Every line from the one containing "DIGITS2 pin CLK: A0 -> D8" to the end of the data below should be copied exactly, but pictures should not.

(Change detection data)
---------------
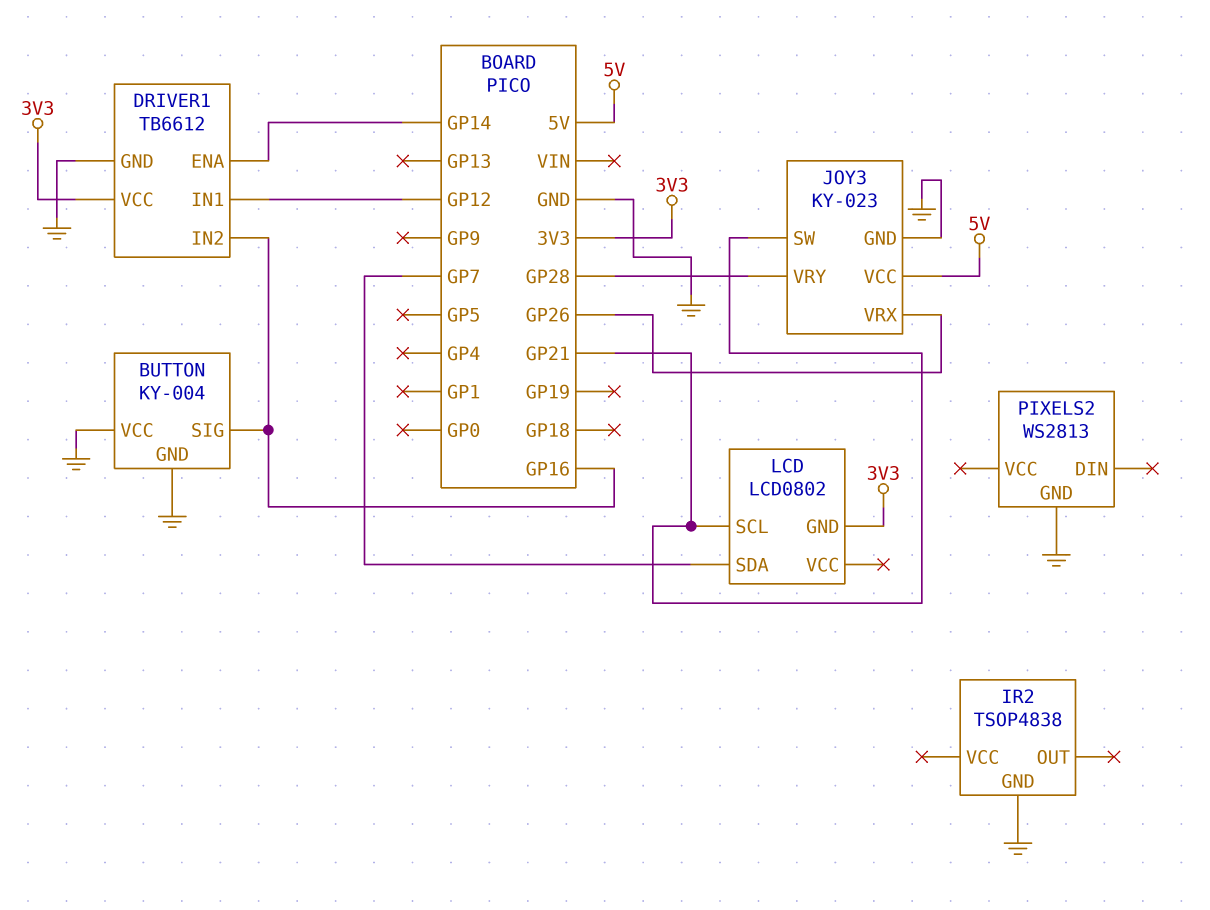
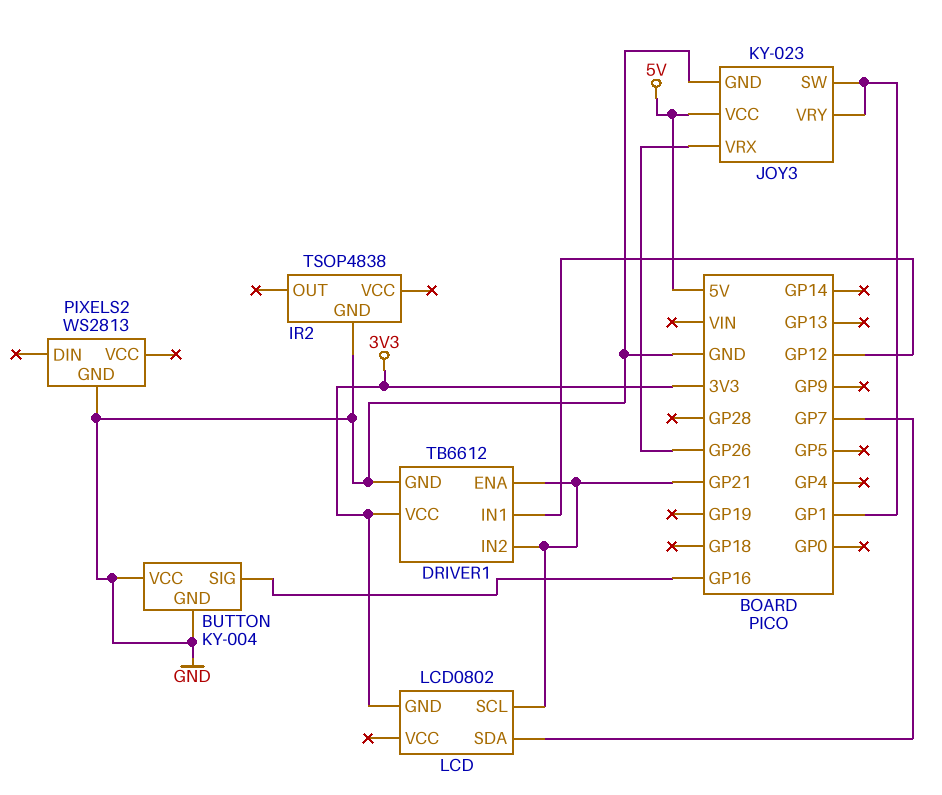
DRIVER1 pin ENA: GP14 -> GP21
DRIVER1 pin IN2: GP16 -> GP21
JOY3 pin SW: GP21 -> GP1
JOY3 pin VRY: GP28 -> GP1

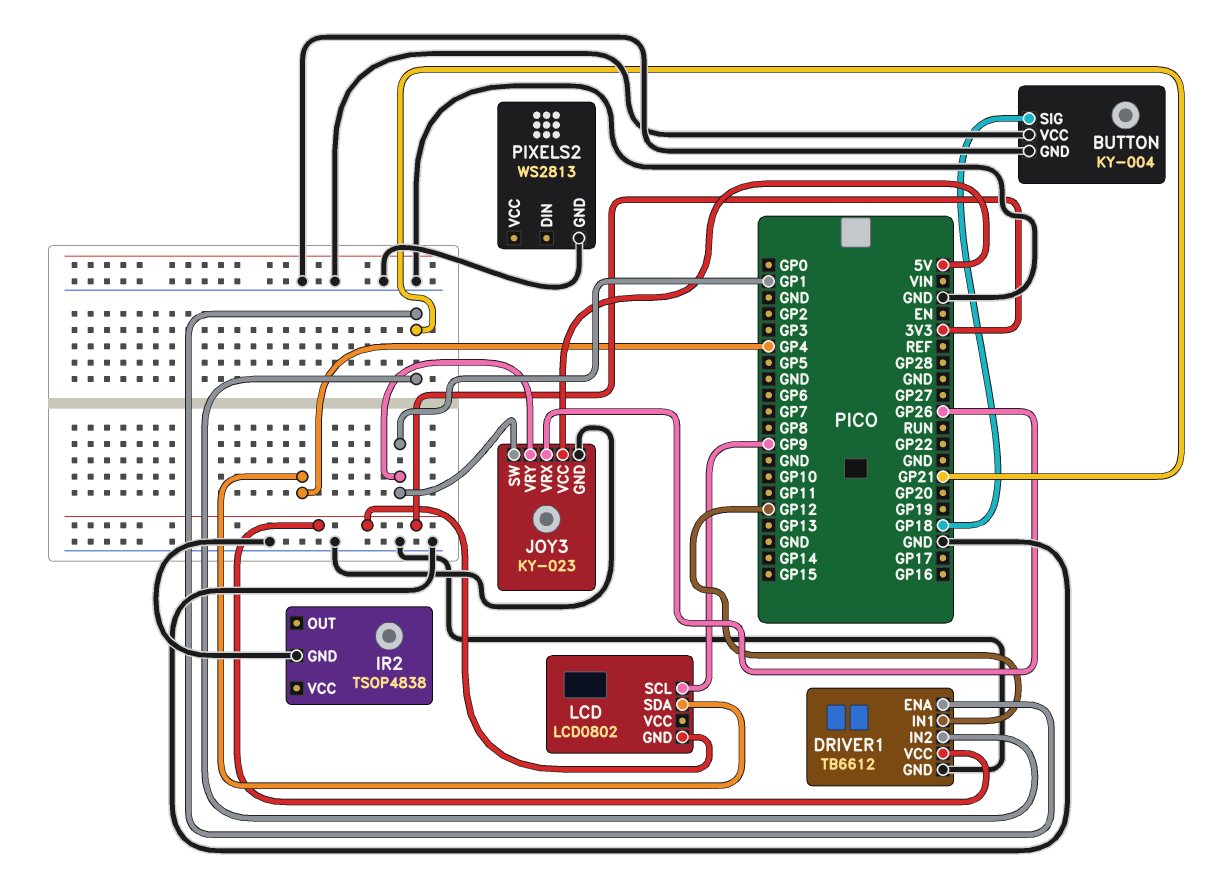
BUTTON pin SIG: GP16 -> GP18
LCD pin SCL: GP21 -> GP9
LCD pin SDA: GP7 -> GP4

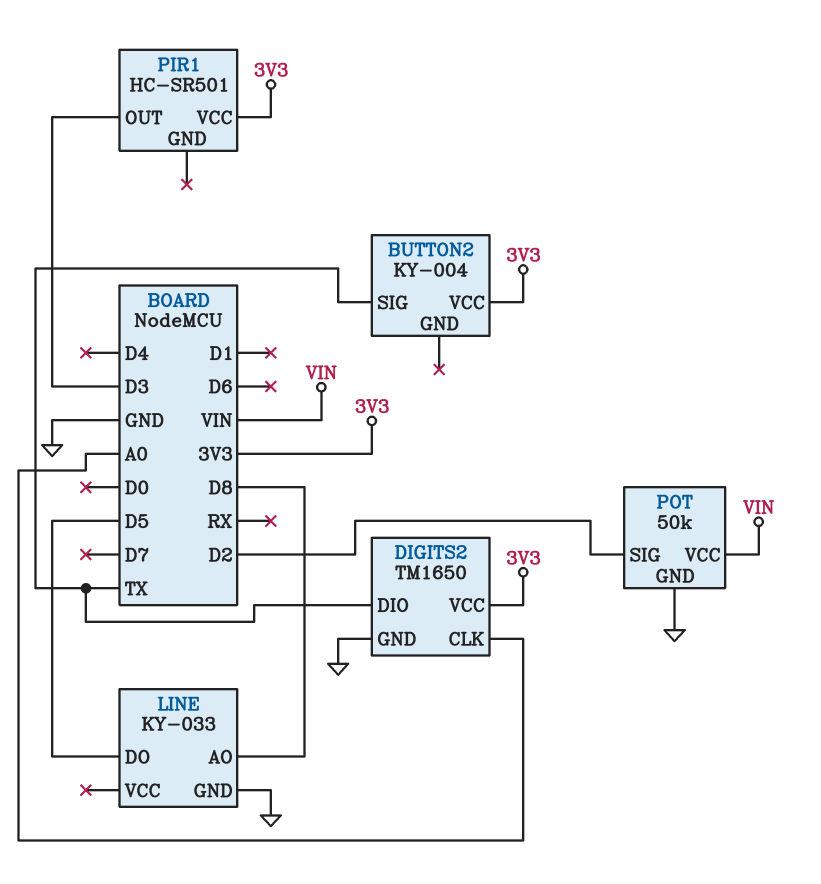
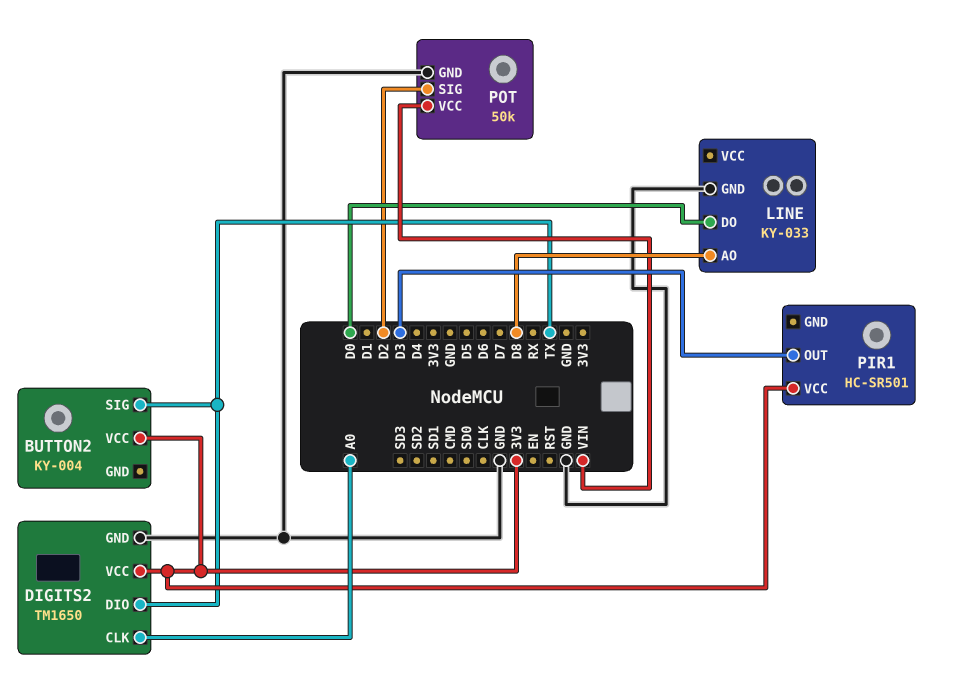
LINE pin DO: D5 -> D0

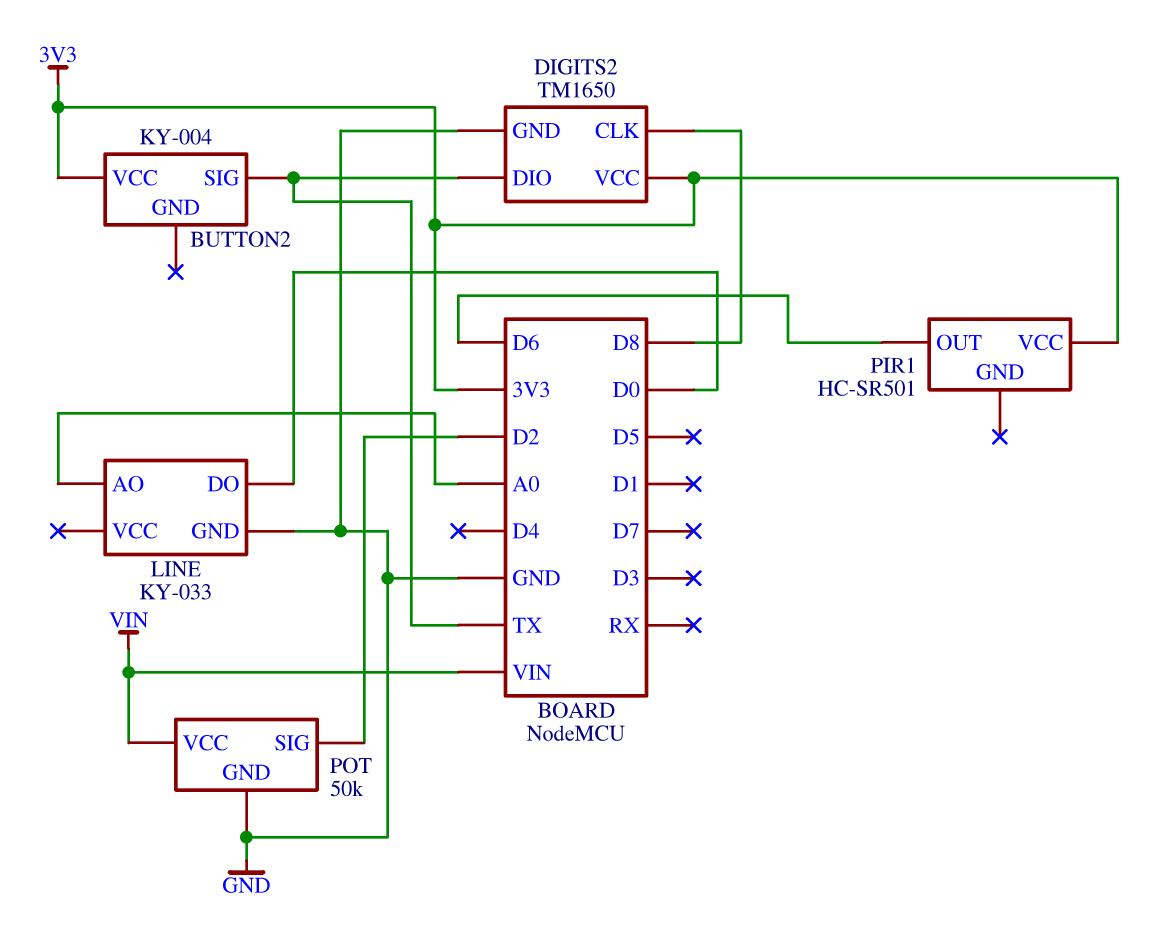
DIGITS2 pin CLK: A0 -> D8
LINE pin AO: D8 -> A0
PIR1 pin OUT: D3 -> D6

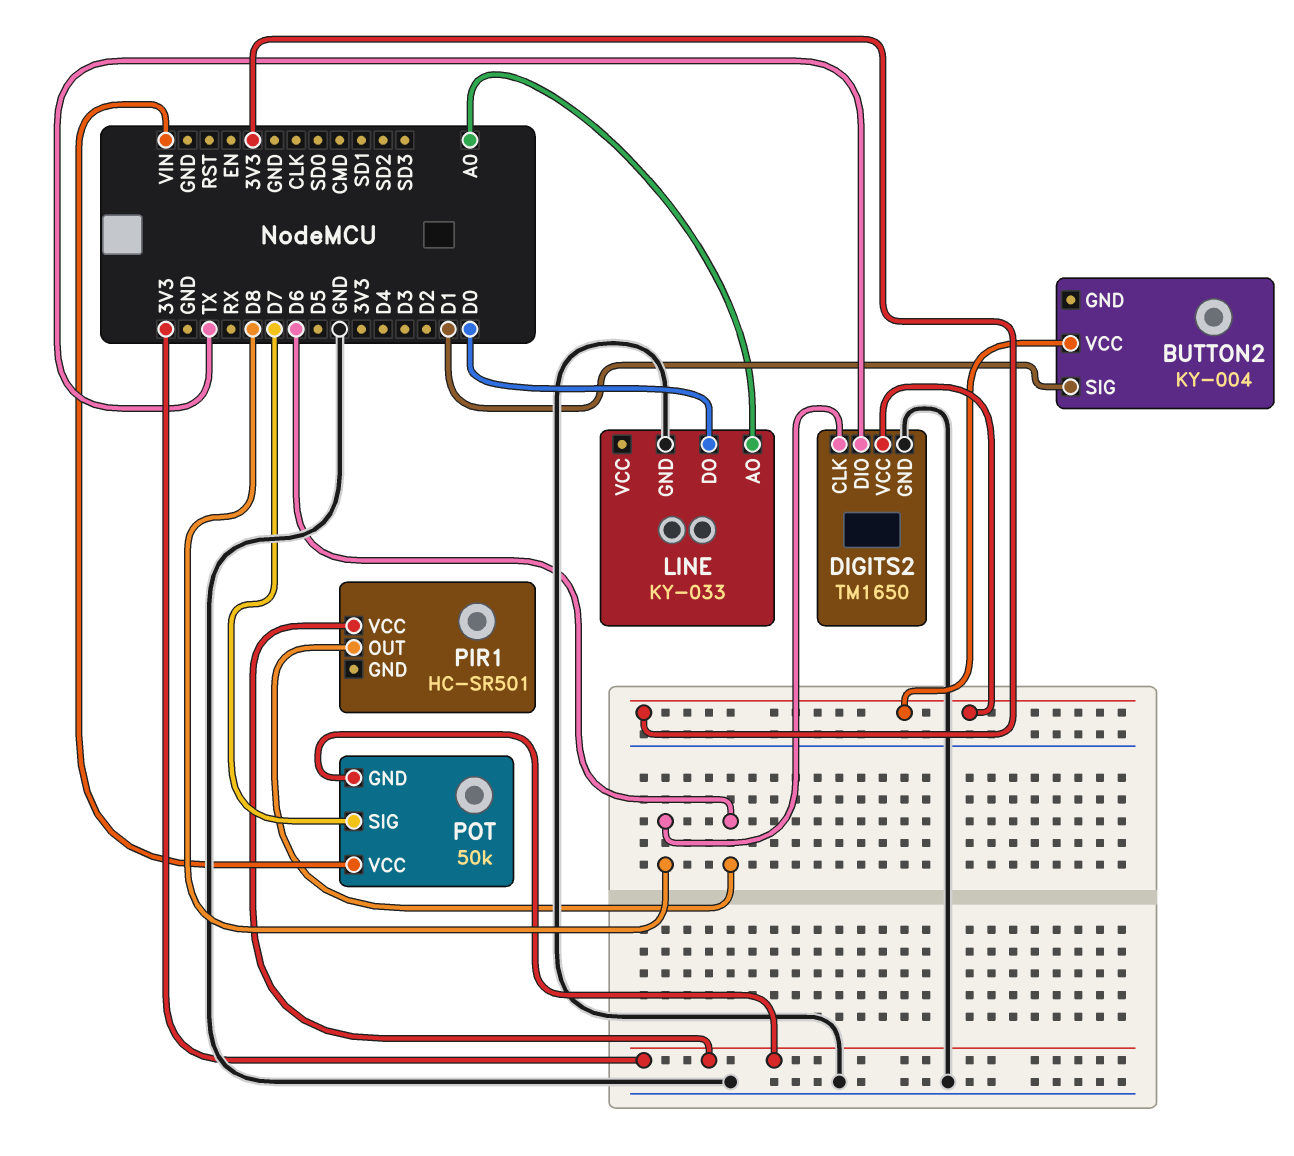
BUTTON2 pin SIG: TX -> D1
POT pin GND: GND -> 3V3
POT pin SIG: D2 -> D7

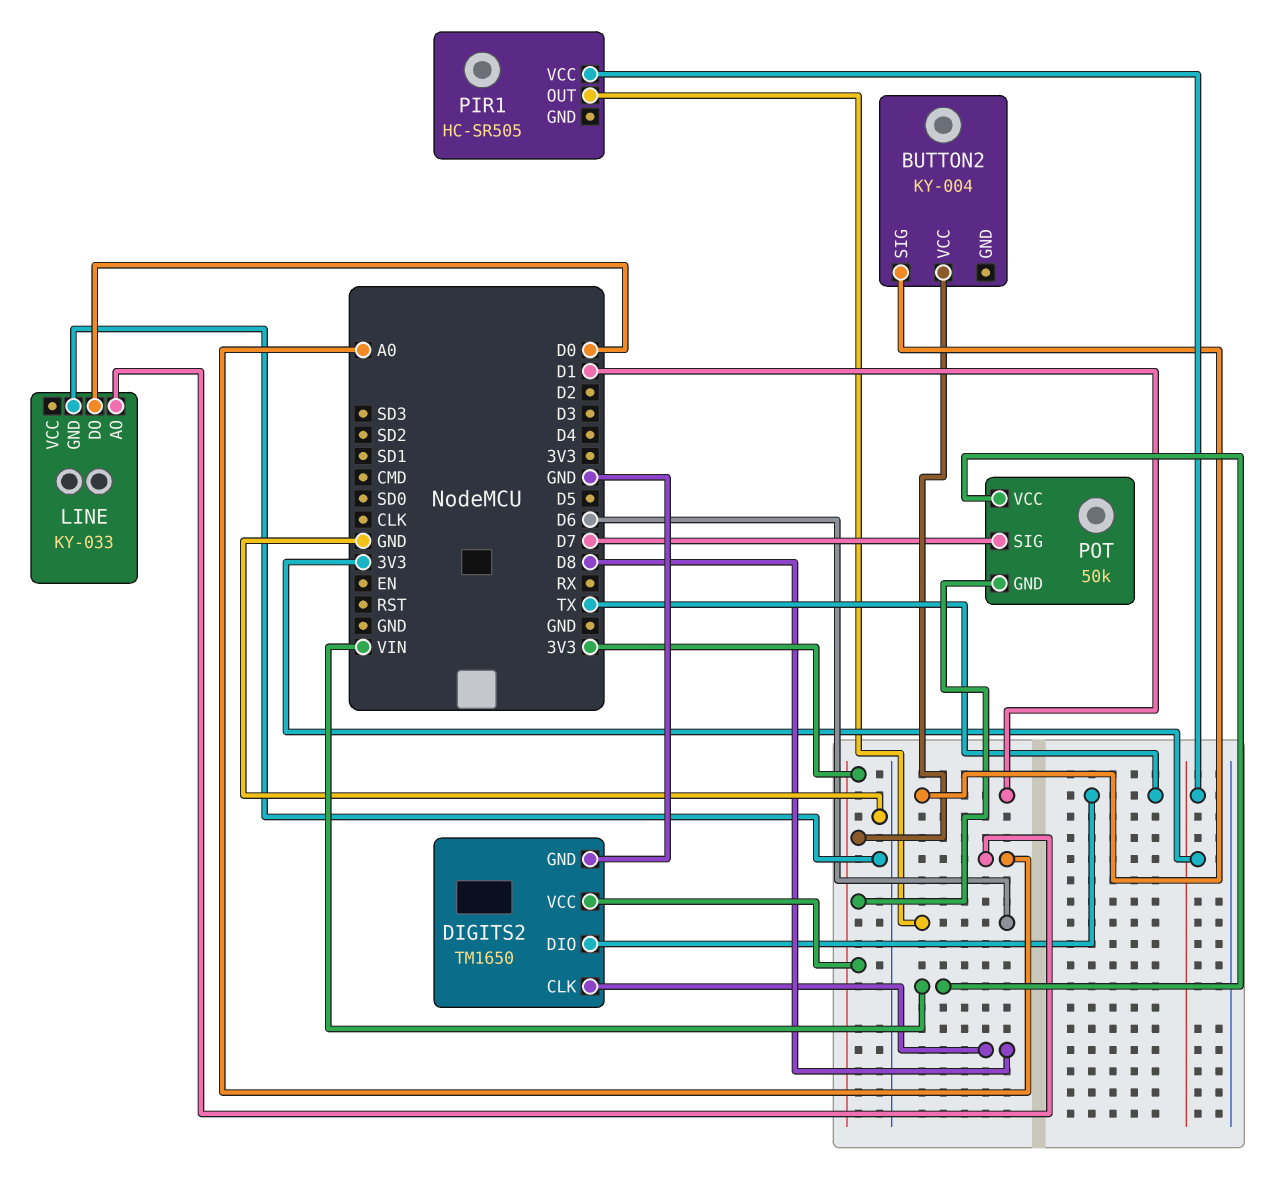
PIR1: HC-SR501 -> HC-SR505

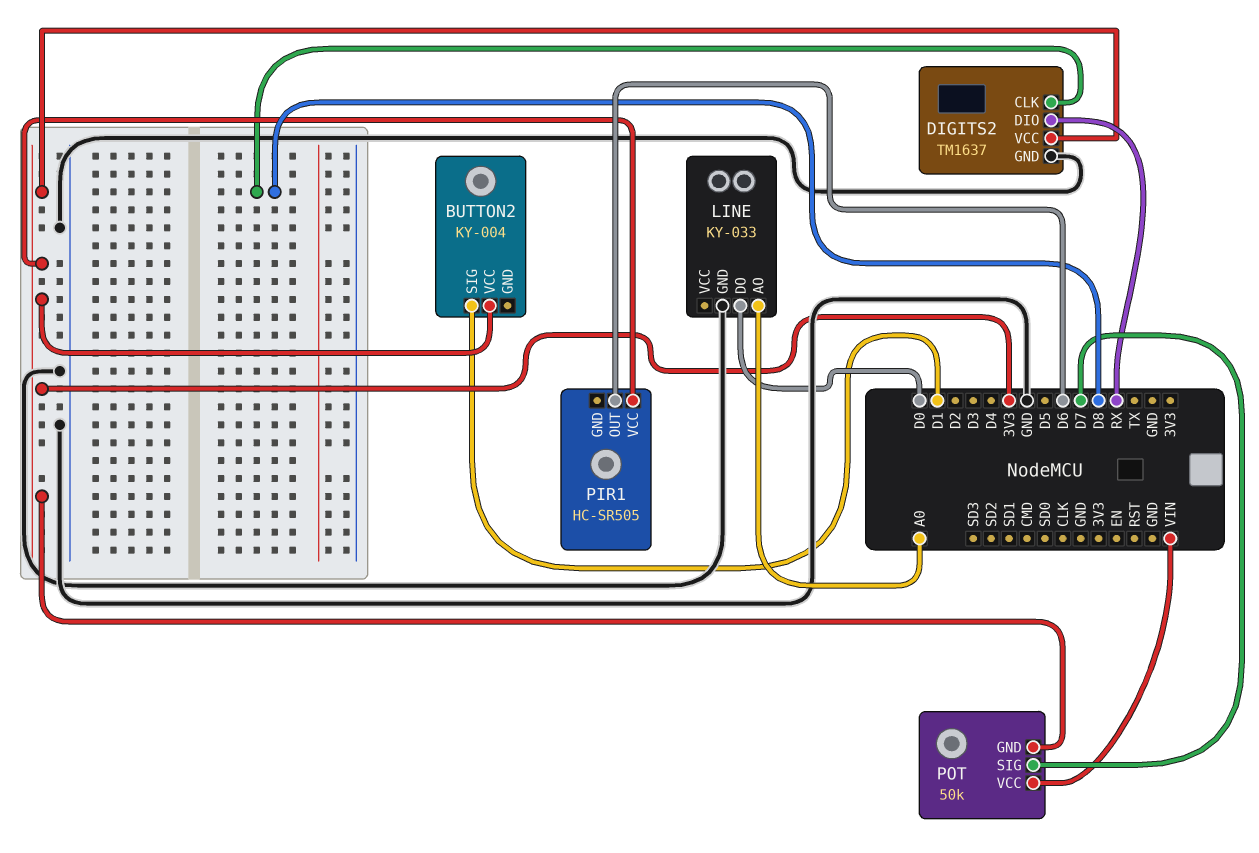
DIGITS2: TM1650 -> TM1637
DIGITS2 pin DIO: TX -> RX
---------------
Completed task:
DIGITS2 pin CLK: A0 -> D8
LINE pin AO: D8 -> A0
PIR1 pin OUT: D3 -> D6

BUTTON2 pin SIG: TX -> D1
POT pin GND: GND -> 3V3
POT pin SIG: D2 -> D7

PIR1: HC-SR501 -> HC-SR505

DIGITS2: TM1650 -> TM1637
DIGITS2 pin DIO: TX -> RX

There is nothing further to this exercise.